* Task brief *
Please retype the entries below exactly as they are written.

Stored data entries:

--- START ---

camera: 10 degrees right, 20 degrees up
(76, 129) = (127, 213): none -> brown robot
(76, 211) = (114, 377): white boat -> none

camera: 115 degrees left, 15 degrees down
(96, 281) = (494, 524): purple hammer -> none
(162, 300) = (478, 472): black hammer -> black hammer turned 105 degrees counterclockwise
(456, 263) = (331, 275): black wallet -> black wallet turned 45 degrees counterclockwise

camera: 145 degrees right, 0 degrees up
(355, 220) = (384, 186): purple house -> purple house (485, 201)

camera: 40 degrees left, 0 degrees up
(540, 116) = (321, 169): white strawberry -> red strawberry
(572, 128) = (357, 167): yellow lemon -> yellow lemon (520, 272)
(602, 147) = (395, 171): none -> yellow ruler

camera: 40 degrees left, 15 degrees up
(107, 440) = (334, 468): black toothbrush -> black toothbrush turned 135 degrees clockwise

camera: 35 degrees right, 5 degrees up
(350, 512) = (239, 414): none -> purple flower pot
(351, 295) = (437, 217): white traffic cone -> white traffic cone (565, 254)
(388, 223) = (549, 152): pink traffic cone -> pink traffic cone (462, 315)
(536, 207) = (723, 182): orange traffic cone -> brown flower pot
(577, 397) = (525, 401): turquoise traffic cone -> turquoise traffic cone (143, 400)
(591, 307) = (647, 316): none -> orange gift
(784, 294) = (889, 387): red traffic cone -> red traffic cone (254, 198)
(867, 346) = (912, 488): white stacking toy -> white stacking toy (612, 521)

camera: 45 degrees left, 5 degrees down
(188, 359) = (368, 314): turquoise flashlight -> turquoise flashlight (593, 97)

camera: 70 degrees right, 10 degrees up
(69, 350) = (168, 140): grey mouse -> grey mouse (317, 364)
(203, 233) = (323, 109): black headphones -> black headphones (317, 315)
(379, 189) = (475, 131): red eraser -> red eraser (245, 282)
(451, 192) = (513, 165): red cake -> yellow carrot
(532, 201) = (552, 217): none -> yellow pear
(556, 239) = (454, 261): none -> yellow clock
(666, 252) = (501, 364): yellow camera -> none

--- END ---

* Finished task *
camera: 10 degrees right, 20 degrees up
(76, 129) = (127, 213): none -> brown robot
(76, 211) = (114, 377): white boat -> none

camera: 115 degrees left, 15 degrees down
(96, 281) = (494, 524): purple hammer -> none
(162, 300) = (478, 472): black hammer -> black hammer turned 105 degrees counterclockwise
(456, 263) = (331, 275): black wallet -> black wallet turned 45 degrees counterclockwise

camera: 145 degrees right, 0 degrees up
(355, 220) = (384, 186): purple house -> purple house (485, 201)

camera: 40 degrees left, 0 degrees up
(540, 116) = (321, 169): white strawberry -> red strawberry
(572, 128) = (357, 167): yellow lemon -> yellow lemon (520, 272)
(602, 147) = (395, 171): none -> yellow ruler

camera: 40 degrees left, 15 degrees up
(107, 440) = (334, 468): black toothbrush -> black toothbrush turned 135 degrees clockwise

camera: 35 degrees right, 5 degrees up
(350, 512) = (239, 414): none -> purple flower pot
(351, 295) = (437, 217): white traffic cone -> white traffic cone (565, 254)
(388, 223) = (549, 152): pink traffic cone -> pink traffic cone (462, 315)
(536, 207) = (723, 182): orange traffic cone -> brown flower pot
(577, 397) = (525, 401): turquoise traffic cone -> turquoise traffic cone (143, 400)
(591, 307) = (647, 316): none -> orange gift
(784, 294) = (889, 387): red traffic cone -> red traffic cone (254, 198)
(867, 346) = (912, 488): white stacking toy -> white stacking toy (612, 521)

camera: 45 degrees left, 5 degrees down
(188, 359) = (368, 314): turquoise flashlight -> turquoise flashlight (593, 97)

camera: 70 degrees right, 10 degrees up
(69, 350) = (168, 140): grey mouse -> grey mouse (317, 364)
(203, 233) = (323, 109): black headphones -> black headphones (317, 315)
(379, 189) = (475, 131): red eraser -> red eraser (245, 282)
(451, 192) = (513, 165): red cake -> yellow carrot
(532, 201) = (552, 217): none -> yellow pear
(556, 239) = (454, 261): none -> yellow clock
(666, 252) = (501, 364): yellow camera -> none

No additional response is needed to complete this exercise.